◆ PROBLEM:
From the records below, copy the lines that include "AUDIO".
====== MATERIAL FOR THIS TASK
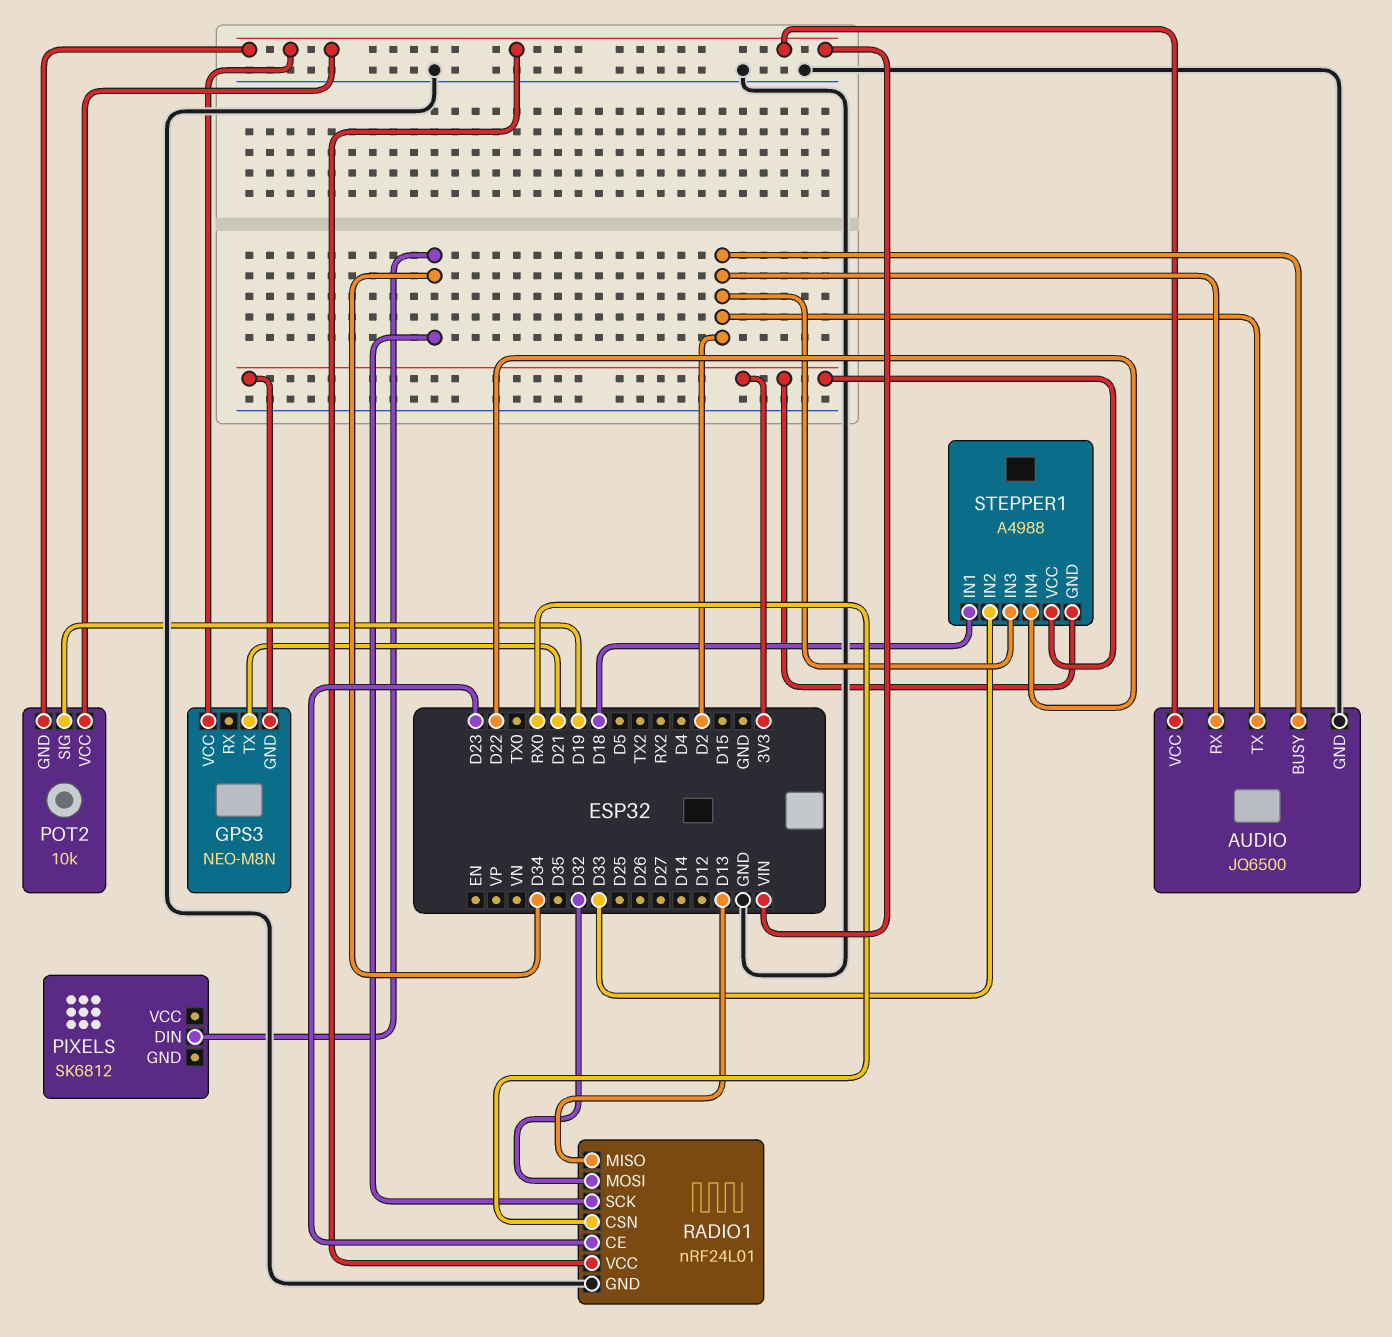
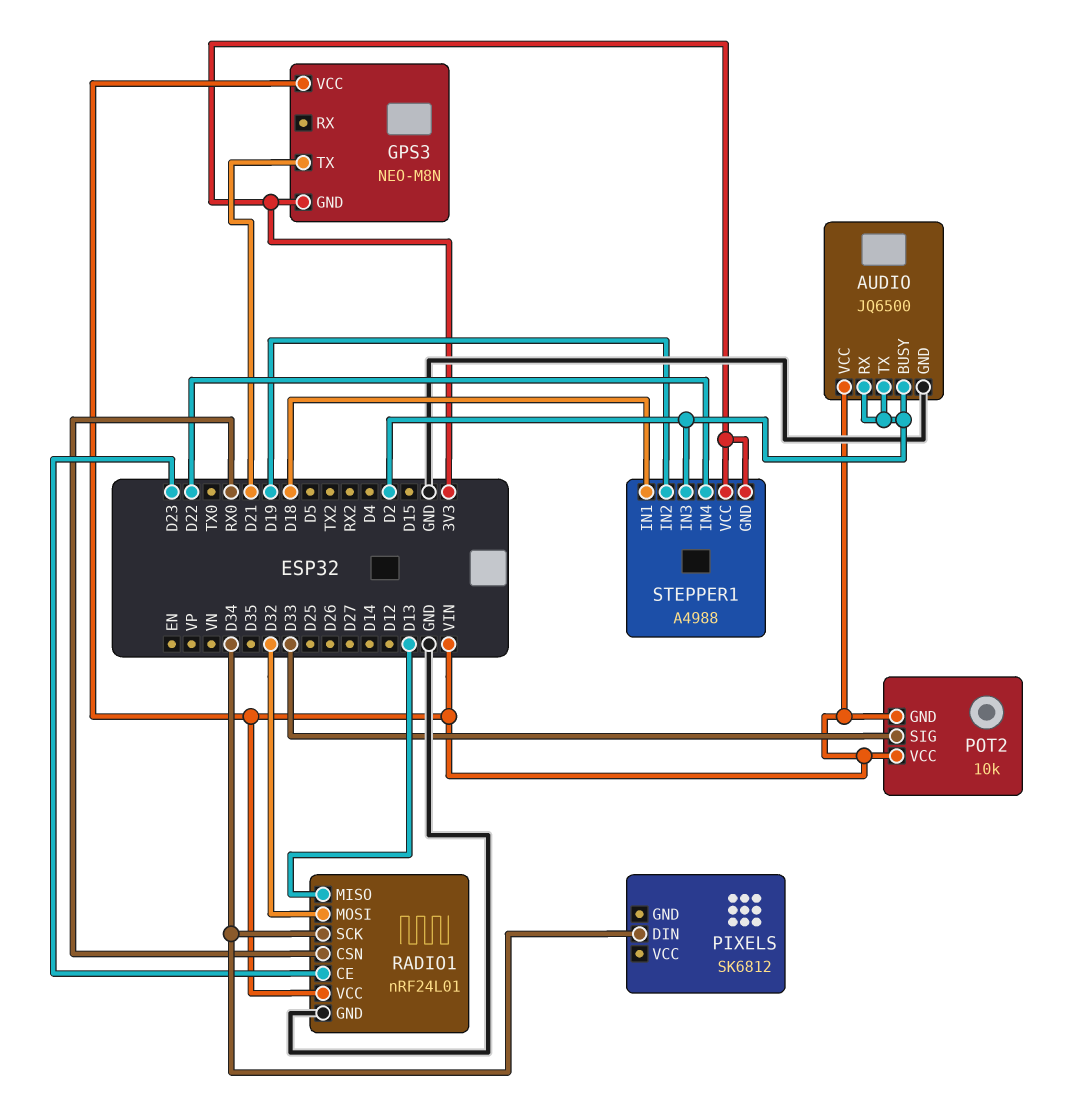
POT2 pin SIG: D19 -> D33
STEPPER1 pin IN2: D33 -> D19

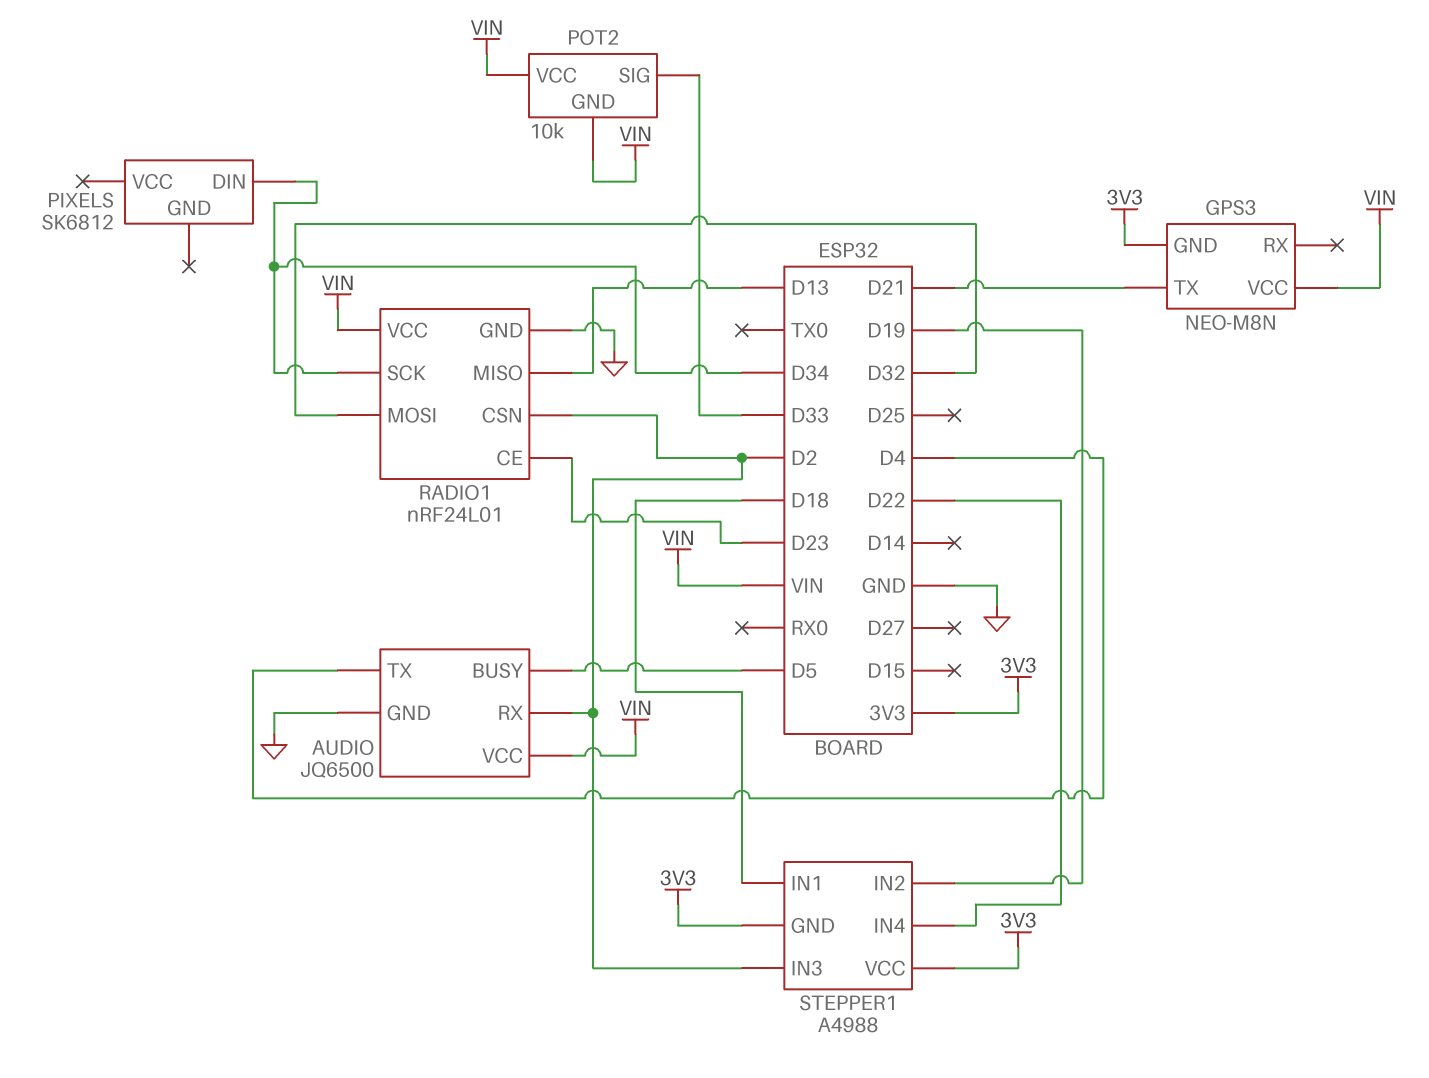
AUDIO pin BUSY: D2 -> D5
AUDIO pin TX: D2 -> D4
RADIO1 pin CSN: RX0 -> D2

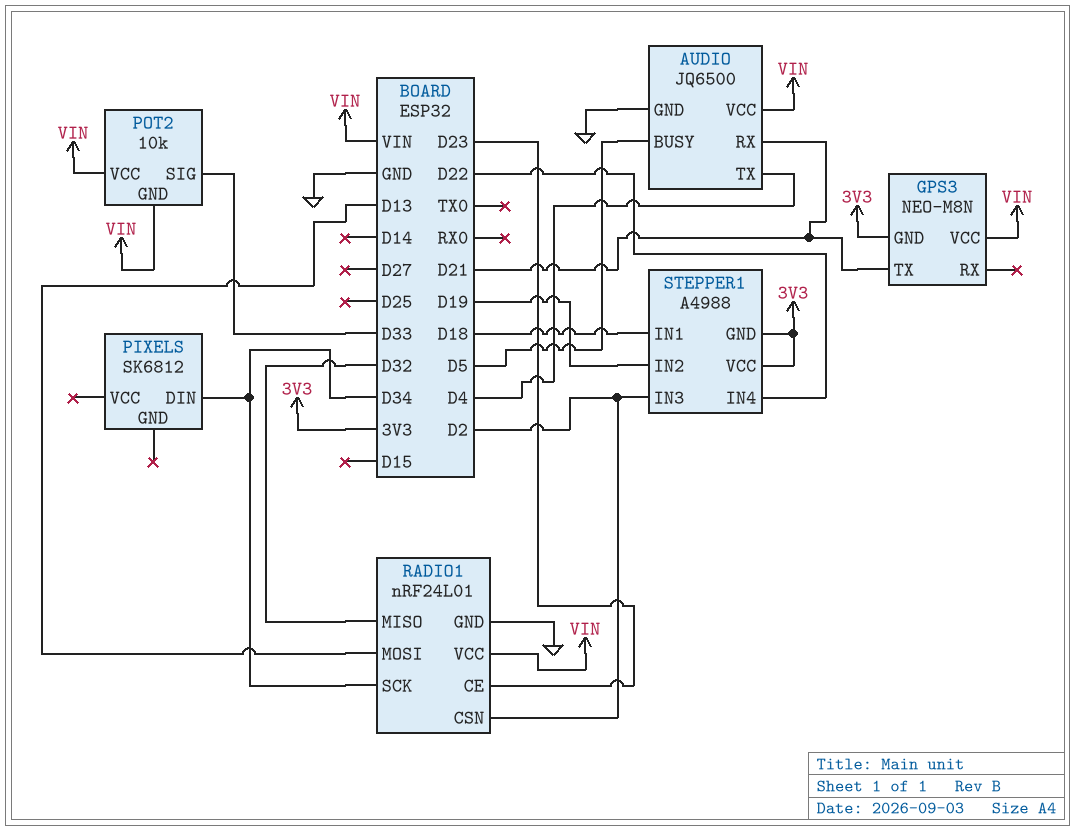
AUDIO pin RX: D2 -> D21
RADIO1 pin MISO: D13 -> D32
RADIO1 pin MOSI: D32 -> D13

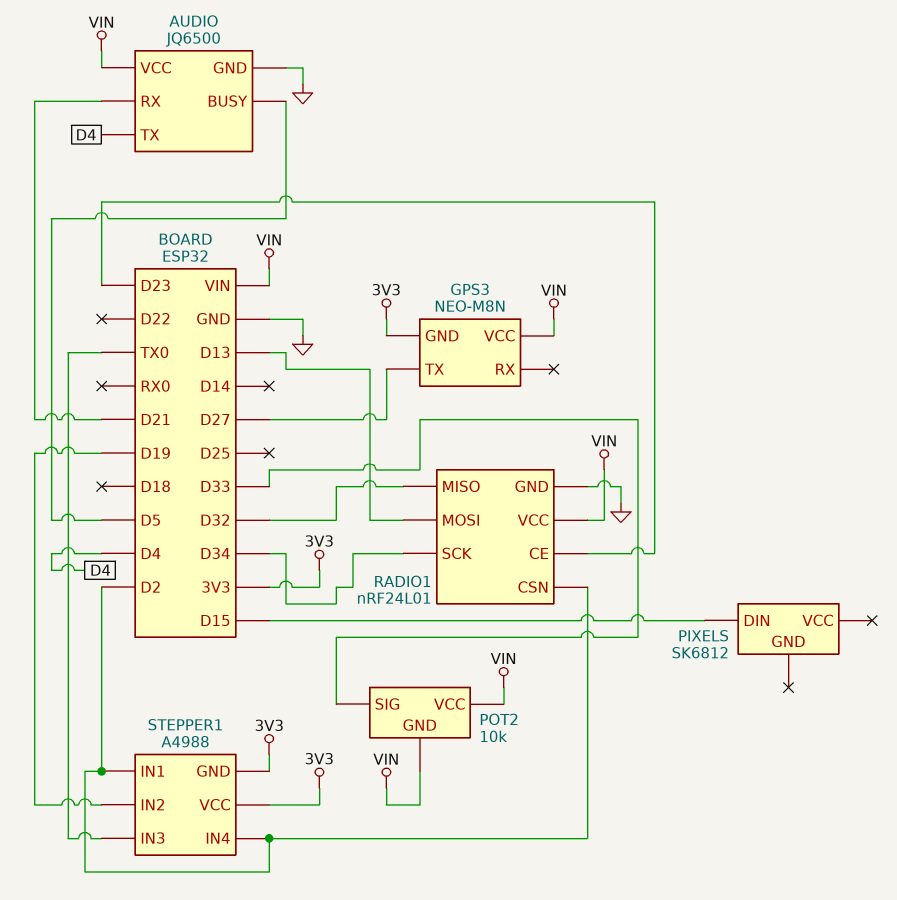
GPS3 pin TX: D21 -> D27
PIXELS pin DIN: D34 -> D15
STEPPER1 pin IN1: D18 -> D2
STEPPER1 pin IN3: D2 -> TX0
STEPPER1 pin IN4: D22 -> D2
============
◆ TASK SOLUTION:
AUDIO pin BUSY: D2 -> D5
AUDIO pin TX: D2 -> D4
AUDIO pin RX: D2 -> D21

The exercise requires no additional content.